Detected change data:
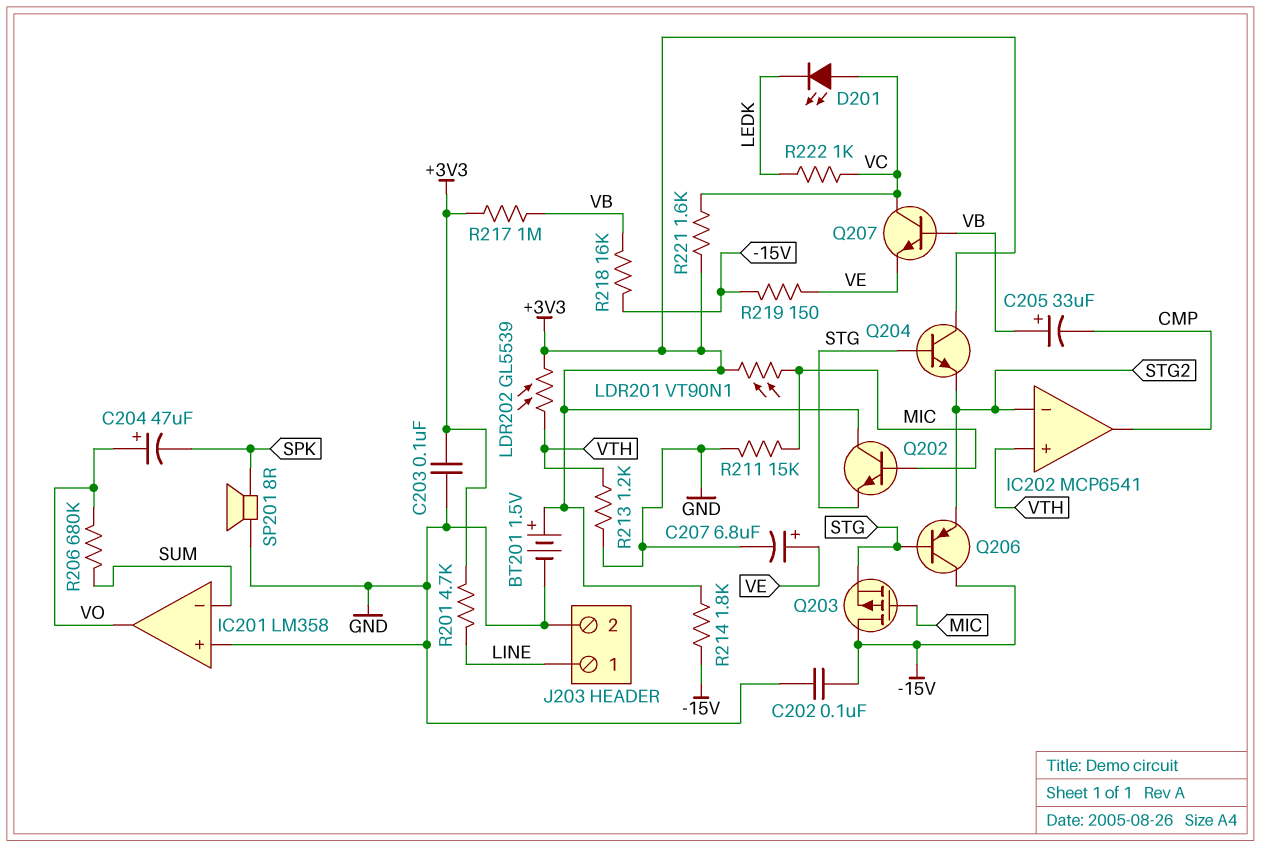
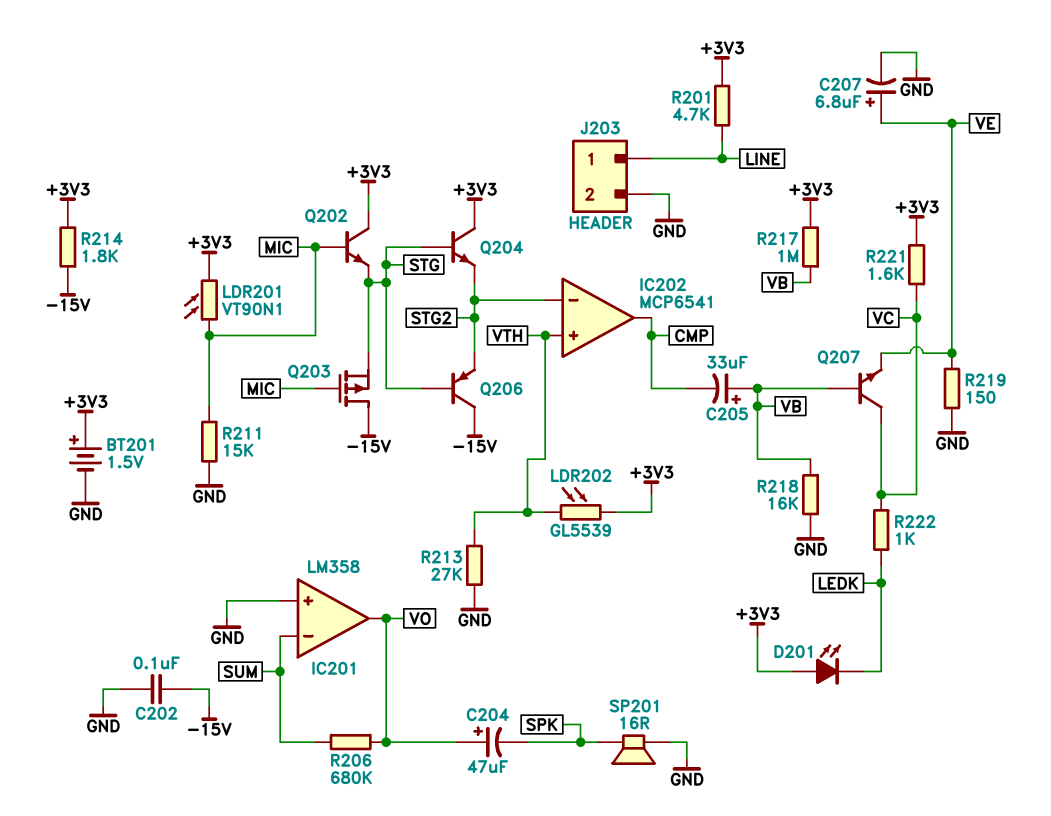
C203: 100nF (+3V3, GND) -> none
D201: LED (A VC, K LEDK) -> LED (A +3V3, K LEDK)
R213: 1.2k (GND, VTH) -> 27k (GND, VTH)
R218: 16k (-15V, VB) -> 16k (GND, VB)
R219: 150 (-15V, VE) -> 150 (GND, VE)
SP201: speaker 8R (GND, SPK) -> speaker 16R (GND, SPK)

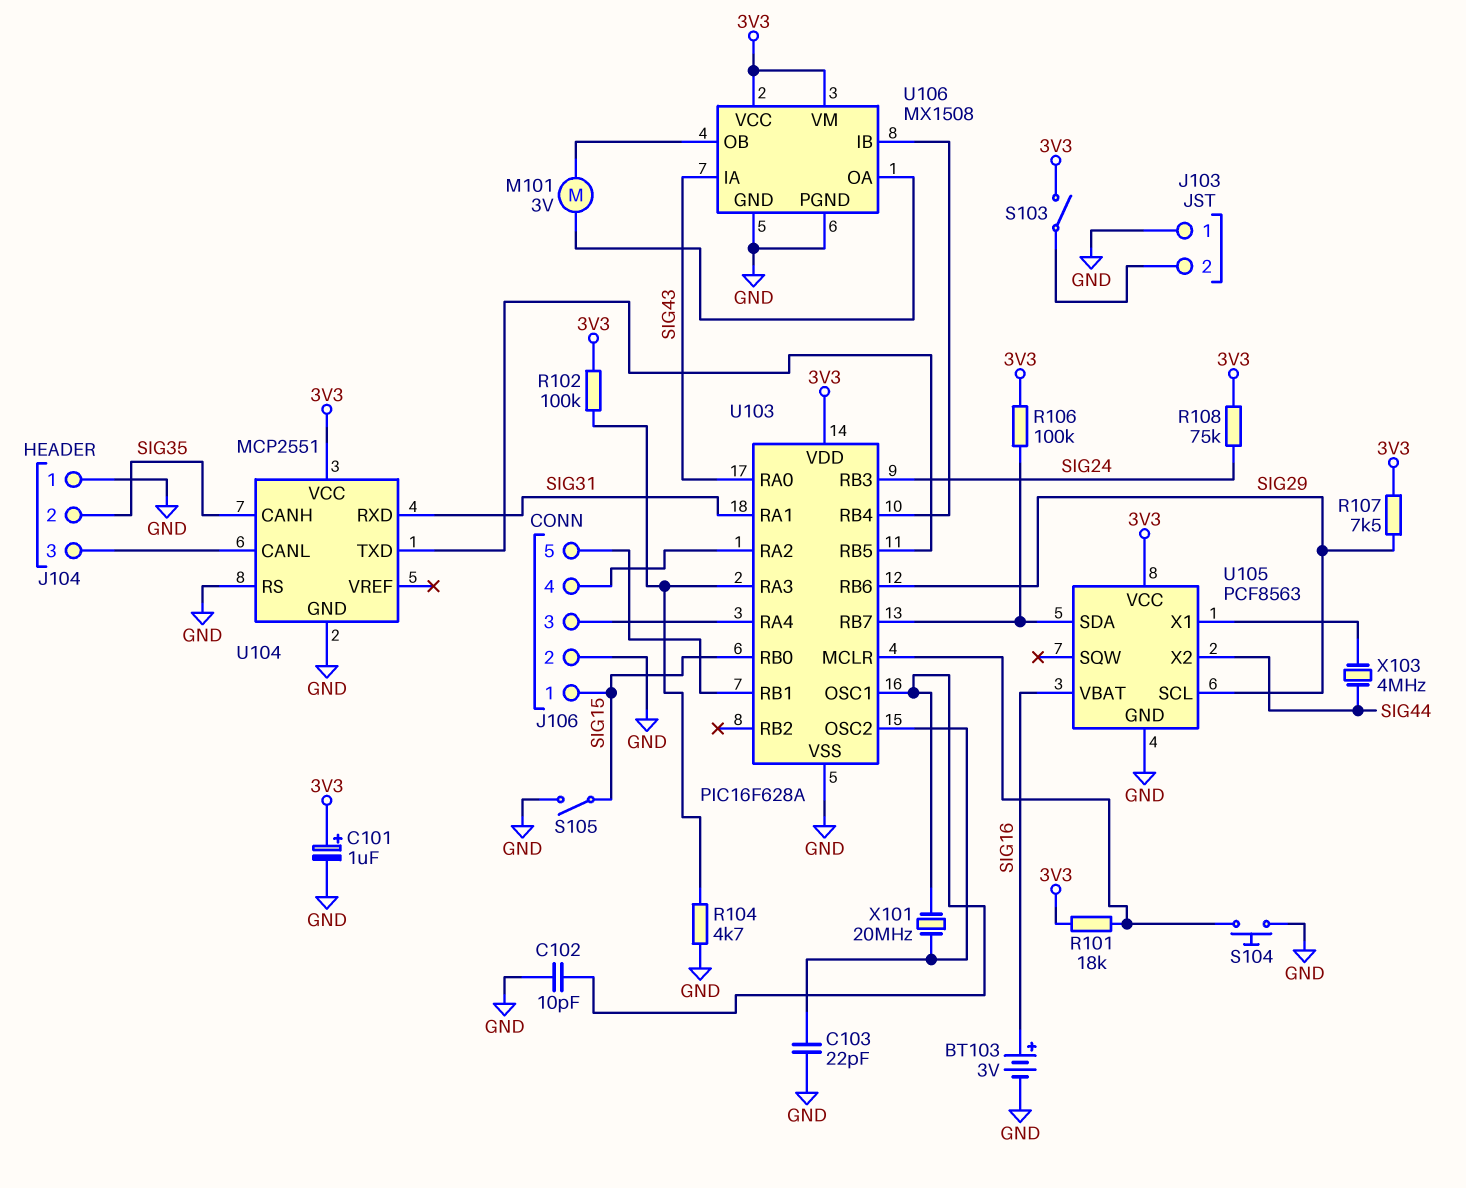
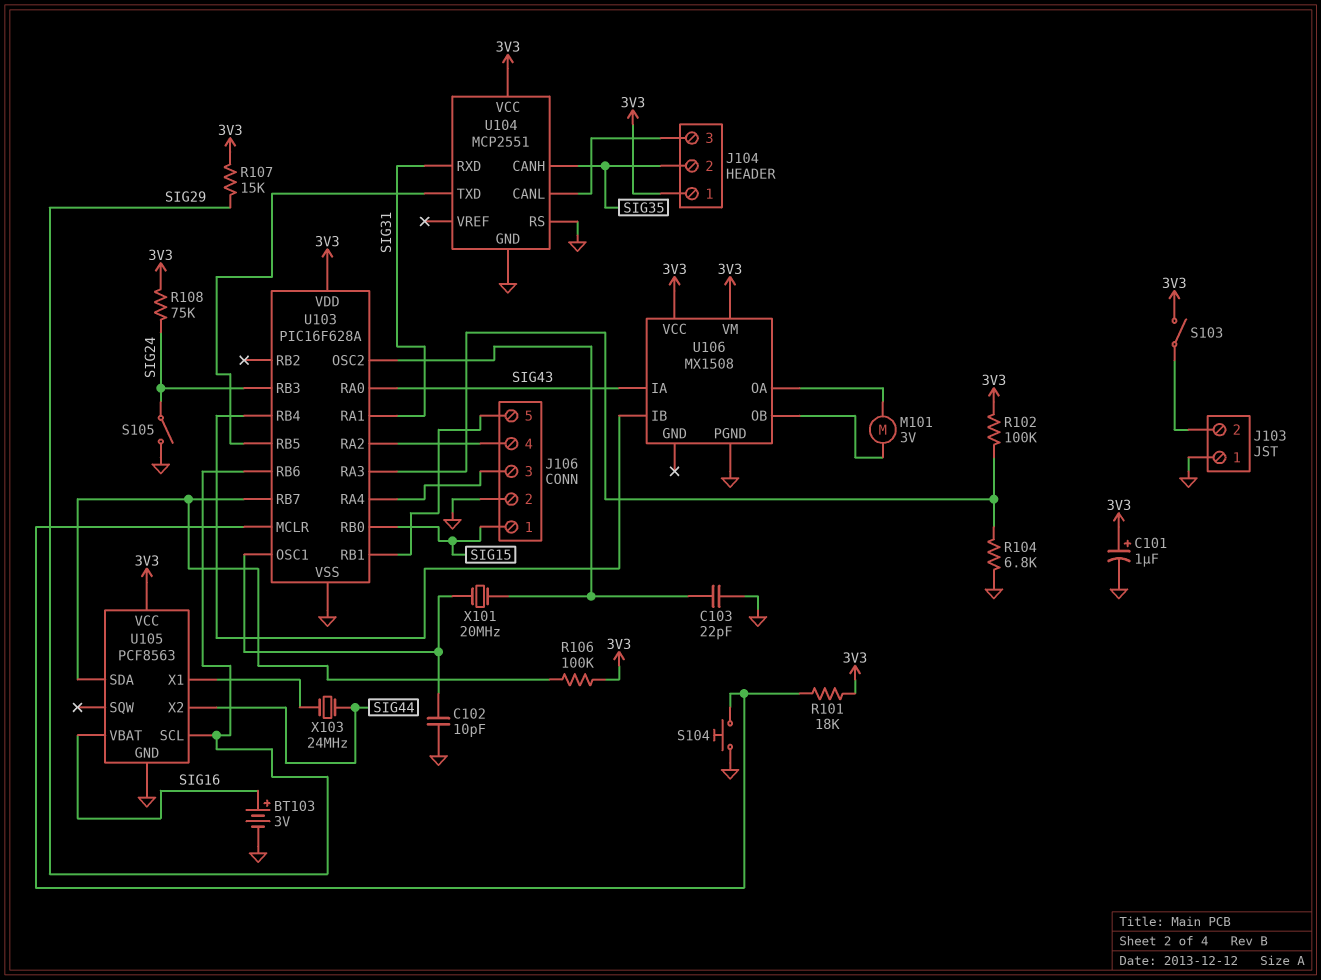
J104 pin 1: GND -> 3V3
R104: 4.7k (GND, U103/RA3) -> 6.8k (GND, U103/RA3)
R107: 7.5k (3V3, SIG29) -> 15k (3V3, SIG29)
S105: switch (GND, SIG15) -> switch (GND, SIG24)
U106 pin GND: GND -> none
X103: 4MHz (SIG44, U105/X1) -> 24MHz (SIG44, U105/X1)

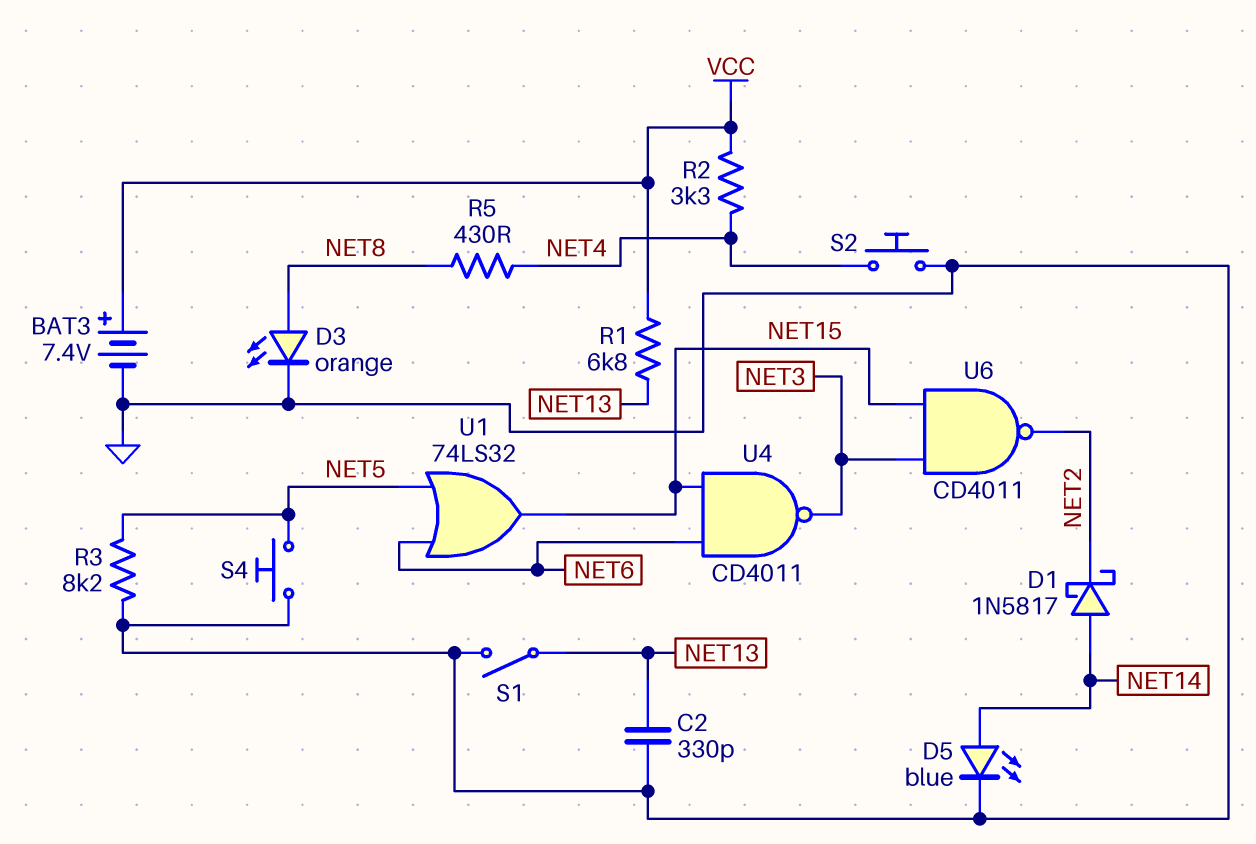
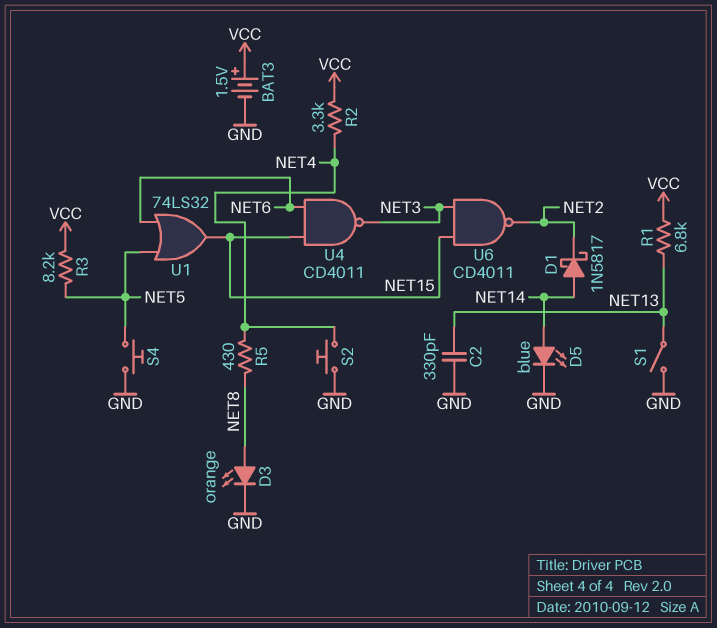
BAT3: 7.4V (plus VCC, minus GND) -> 1.5V (plus VCC, minus GND)
R3: 8.2k (GND, NET5) -> 8.2k (NET5, VCC)

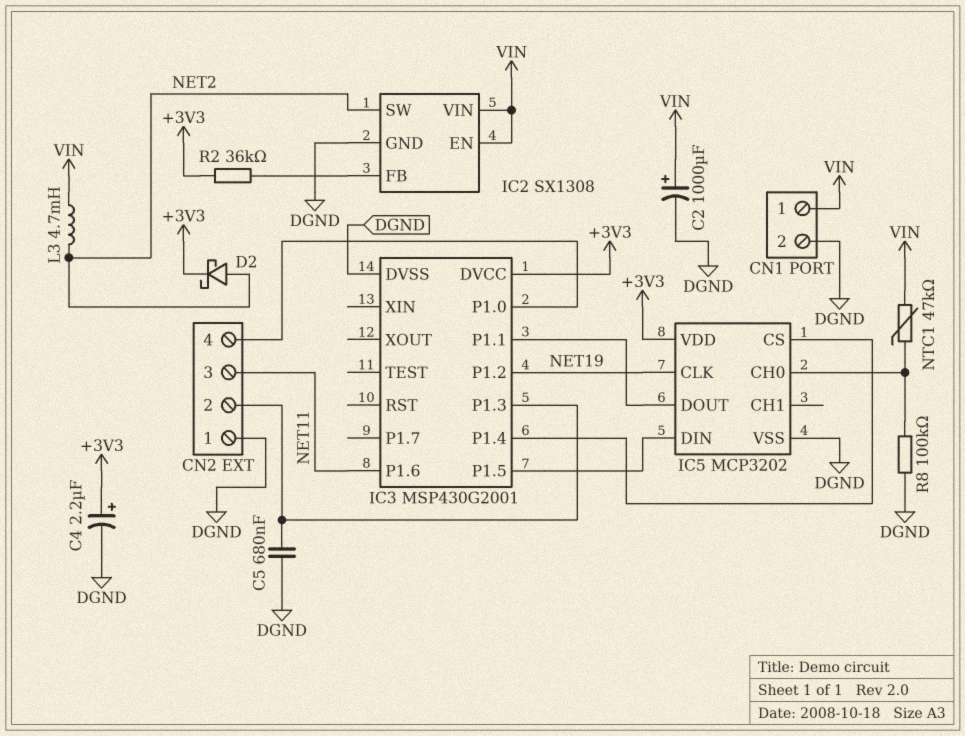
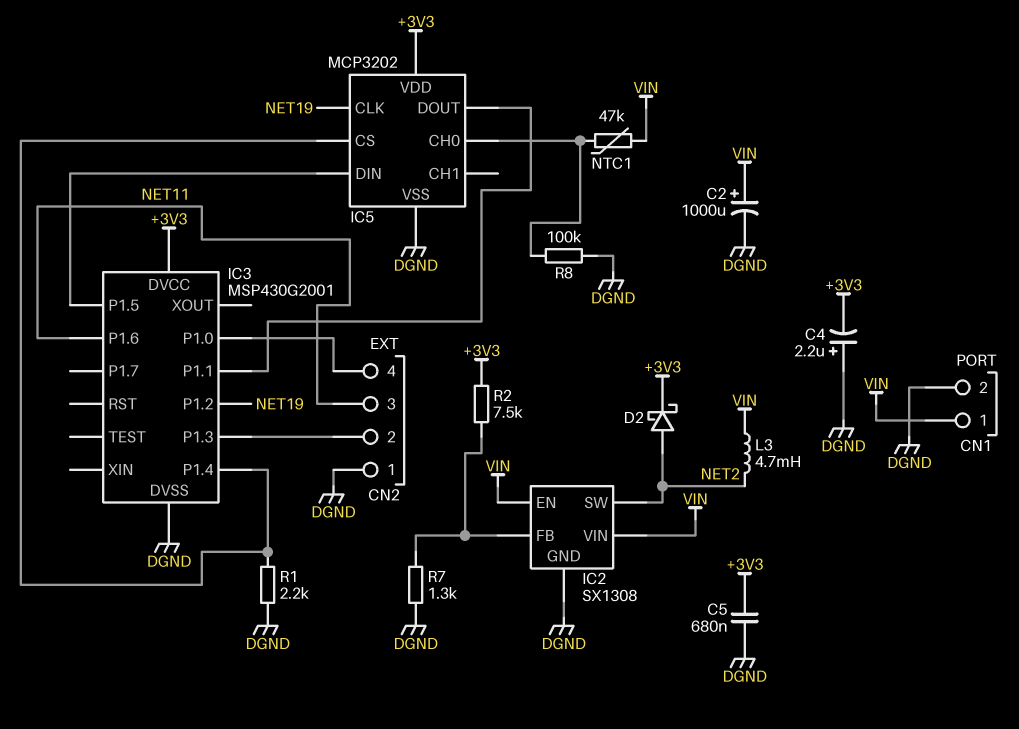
C4: 2.2uF (plus +3V3, minus DGND) -> 2.2uF (plus DGND, minus +3V3)
C5: 680nF (CN2/2, DGND) -> 680nF (+3V3, DGND)
R1: none -> 2.2k (DGND, IC3/P1.4)
R2: 36k (+3V3, IC2/FB) -> 7.5k (+3V3, IC2/FB)
R7: none -> 1.3k (DGND, IC2/FB)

Task instructions:
Skip every picture and transcribe the data above exactly.

Written answer:
C203: 100nF (+3V3, GND) -> none
D201: LED (A VC, K LEDK) -> LED (A +3V3, K LEDK)
R213: 1.2k (GND, VTH) -> 27k (GND, VTH)
R218: 16k (-15V, VB) -> 16k (GND, VB)
R219: 150 (-15V, VE) -> 150 (GND, VE)
SP201: speaker 8R (GND, SPK) -> speaker 16R (GND, SPK)

J104 pin 1: GND -> 3V3
R104: 4.7k (GND, U103/RA3) -> 6.8k (GND, U103/RA3)
R107: 7.5k (3V3, SIG29) -> 15k (3V3, SIG29)
S105: switch (GND, SIG15) -> switch (GND, SIG24)
U106 pin GND: GND -> none
X103: 4MHz (SIG44, U105/X1) -> 24MHz (SIG44, U105/X1)

BAT3: 7.4V (plus VCC, minus GND) -> 1.5V (plus VCC, minus GND)
R3: 8.2k (GND, NET5) -> 8.2k (NET5, VCC)

C4: 2.2uF (plus +3V3, minus DGND) -> 2.2uF (plus DGND, minus +3V3)
C5: 680nF (CN2/2, DGND) -> 680nF (+3V3, DGND)
R1: none -> 2.2k (DGND, IC3/P1.4)
R2: 36k (+3V3, IC2/FB) -> 7.5k (+3V3, IC2/FB)
R7: none -> 1.3k (DGND, IC2/FB)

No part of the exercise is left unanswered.